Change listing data
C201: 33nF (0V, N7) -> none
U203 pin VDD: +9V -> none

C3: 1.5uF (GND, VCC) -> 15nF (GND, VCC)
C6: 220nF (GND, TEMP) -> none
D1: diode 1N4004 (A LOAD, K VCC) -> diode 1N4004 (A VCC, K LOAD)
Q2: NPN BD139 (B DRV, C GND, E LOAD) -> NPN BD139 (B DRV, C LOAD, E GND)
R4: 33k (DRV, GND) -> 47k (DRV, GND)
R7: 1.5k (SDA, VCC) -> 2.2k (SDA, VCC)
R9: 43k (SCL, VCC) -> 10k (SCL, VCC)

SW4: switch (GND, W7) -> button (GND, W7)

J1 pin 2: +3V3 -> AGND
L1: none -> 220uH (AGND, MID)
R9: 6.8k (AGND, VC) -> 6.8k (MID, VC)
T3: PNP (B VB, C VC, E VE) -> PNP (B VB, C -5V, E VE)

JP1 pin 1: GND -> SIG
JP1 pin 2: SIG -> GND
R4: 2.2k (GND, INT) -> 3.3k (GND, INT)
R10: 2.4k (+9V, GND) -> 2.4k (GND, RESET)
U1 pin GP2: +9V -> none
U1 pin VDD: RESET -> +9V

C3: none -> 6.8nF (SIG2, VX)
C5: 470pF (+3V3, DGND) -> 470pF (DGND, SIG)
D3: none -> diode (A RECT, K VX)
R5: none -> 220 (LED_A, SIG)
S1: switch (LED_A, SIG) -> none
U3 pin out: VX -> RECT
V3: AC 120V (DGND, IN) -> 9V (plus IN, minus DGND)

== Task brief ==
Restate the data above in full, word for word.

== Output of the exercise ==
C201: 33nF (0V, N7) -> none
U203 pin VDD: +9V -> none

C3: 1.5uF (GND, VCC) -> 15nF (GND, VCC)
C6: 220nF (GND, TEMP) -> none
D1: diode 1N4004 (A LOAD, K VCC) -> diode 1N4004 (A VCC, K LOAD)
Q2: NPN BD139 (B DRV, C GND, E LOAD) -> NPN BD139 (B DRV, C LOAD, E GND)
R4: 33k (DRV, GND) -> 47k (DRV, GND)
R7: 1.5k (SDA, VCC) -> 2.2k (SDA, VCC)
R9: 43k (SCL, VCC) -> 10k (SCL, VCC)

SW4: switch (GND, W7) -> button (GND, W7)

J1 pin 2: +3V3 -> AGND
L1: none -> 220uH (AGND, MID)
R9: 6.8k (AGND, VC) -> 6.8k (MID, VC)
T3: PNP (B VB, C VC, E VE) -> PNP (B VB, C -5V, E VE)

JP1 pin 1: GND -> SIG
JP1 pin 2: SIG -> GND
R4: 2.2k (GND, INT) -> 3.3k (GND, INT)
R10: 2.4k (+9V, GND) -> 2.4k (GND, RESET)
U1 pin GP2: +9V -> none
U1 pin VDD: RESET -> +9V

C3: none -> 6.8nF (SIG2, VX)
C5: 470pF (+3V3, DGND) -> 470pF (DGND, SIG)
D3: none -> diode (A RECT, K VX)
R5: none -> 220 (LED_A, SIG)
S1: switch (LED_A, SIG) -> none
U3 pin out: VX -> RECT
V3: AC 120V (DGND, IN) -> 9V (plus IN, minus DGND)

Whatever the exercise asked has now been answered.